### Change detection outputs

- Opening Delimiter -

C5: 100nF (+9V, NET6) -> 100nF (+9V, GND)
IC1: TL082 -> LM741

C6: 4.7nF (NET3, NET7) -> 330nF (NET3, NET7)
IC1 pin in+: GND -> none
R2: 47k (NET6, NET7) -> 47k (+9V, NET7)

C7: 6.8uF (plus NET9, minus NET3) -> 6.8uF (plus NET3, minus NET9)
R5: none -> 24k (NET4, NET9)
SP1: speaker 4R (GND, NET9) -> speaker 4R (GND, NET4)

- Closing Delimiter -
- Opening Delimiter -

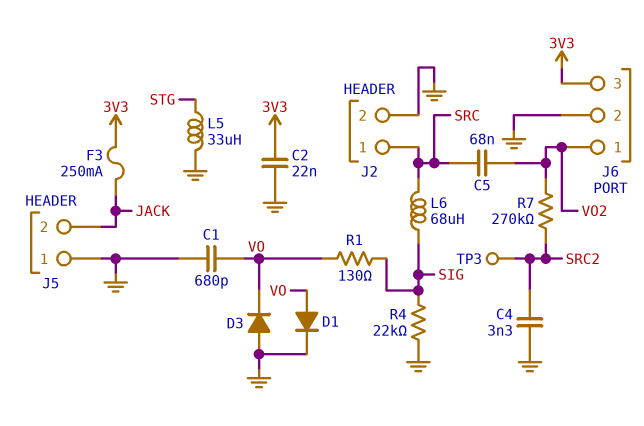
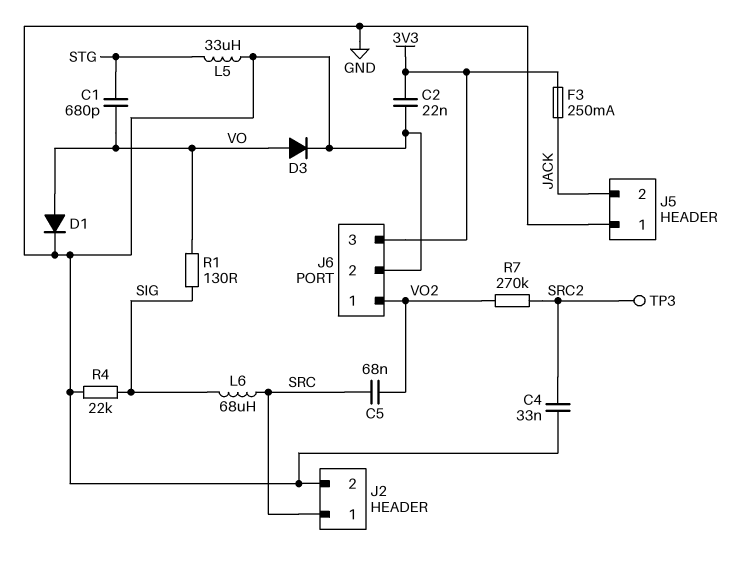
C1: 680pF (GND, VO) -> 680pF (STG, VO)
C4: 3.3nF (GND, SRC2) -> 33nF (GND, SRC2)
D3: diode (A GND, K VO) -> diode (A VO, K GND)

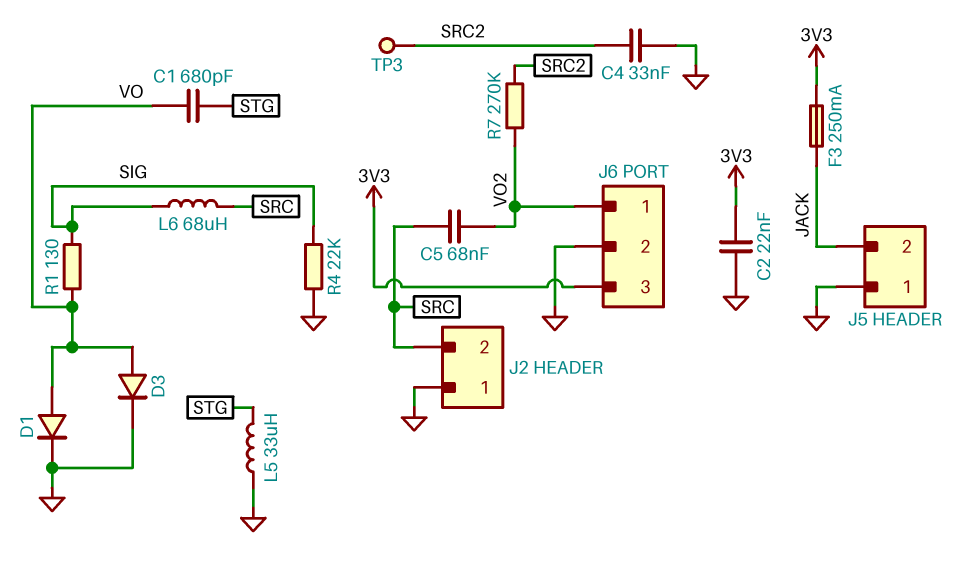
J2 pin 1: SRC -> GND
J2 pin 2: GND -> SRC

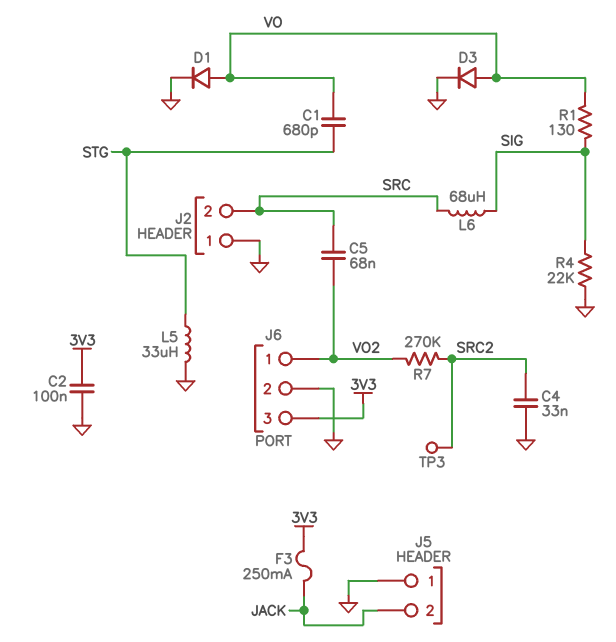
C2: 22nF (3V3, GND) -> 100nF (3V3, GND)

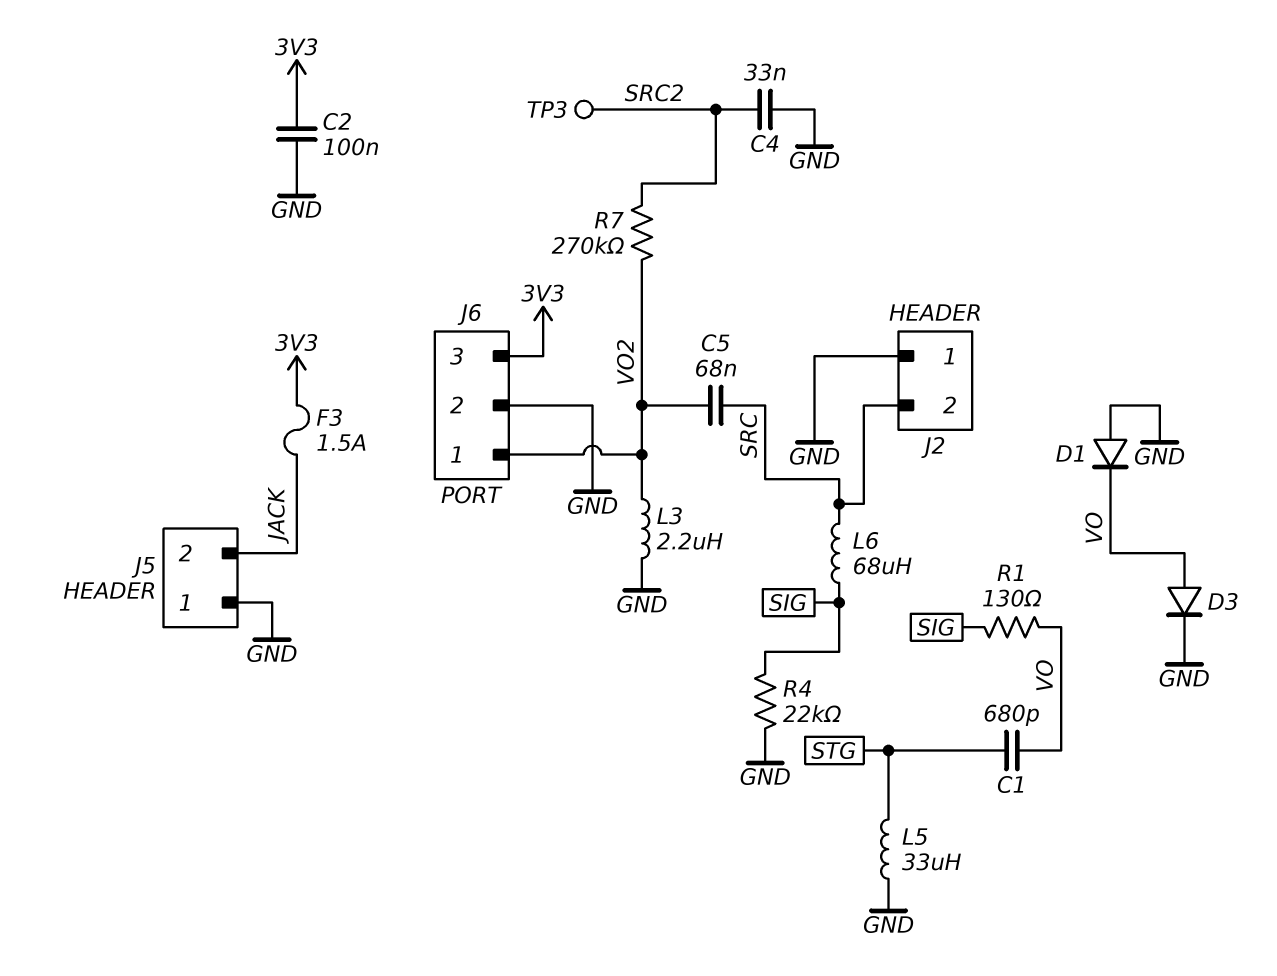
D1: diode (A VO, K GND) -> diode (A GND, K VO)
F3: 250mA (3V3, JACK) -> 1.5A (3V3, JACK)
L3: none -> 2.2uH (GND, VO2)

- Closing Delimiter -

Copy only these lines from the records above, exactly: the one with "C1: 680pF (GND, VO) -> 680pF (STG, VO)", the one with "L3: none -> 2.2uH (GND, VO2)", and those between. Skip the pictures.

C1: 680pF (GND, VO) -> 680pF (STG, VO)
C4: 3.3nF (GND, SRC2) -> 33nF (GND, SRC2)
D3: diode (A GND, K VO) -> diode (A VO, K GND)

J2 pin 1: SRC -> GND
J2 pin 2: GND -> SRC

C2: 22nF (3V3, GND) -> 100nF (3V3, GND)

D1: diode (A VO, K GND) -> diode (A GND, K VO)
F3: 250mA (3V3, JACK) -> 1.5A (3V3, JACK)
L3: none -> 2.2uH (GND, VO2)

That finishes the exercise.